[Given material Boundary: Start]
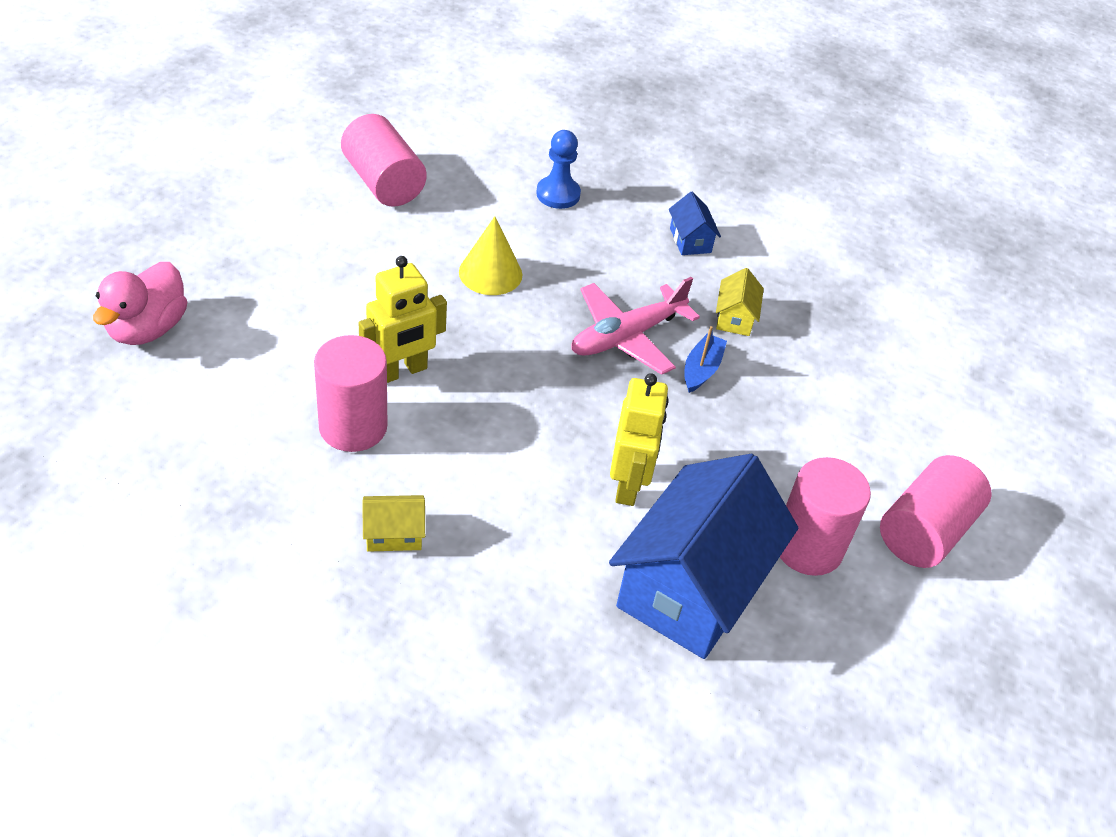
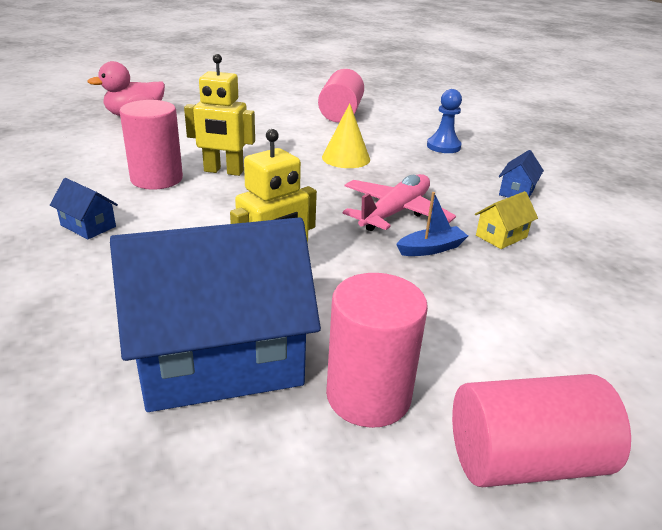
camera: 45 degrees right, 15 degrees down
(394, 534) = (88, 226): yellow house -> blue house
(626, 337) = (395, 212): pink plane -> pink plane turned 120 degrees clockwise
[Given material Boundary: End]
▶ Aim of the exercise:
Tally how many lines include "degrees" in the listing above; reply with the number only.

▶ Exercise response:
2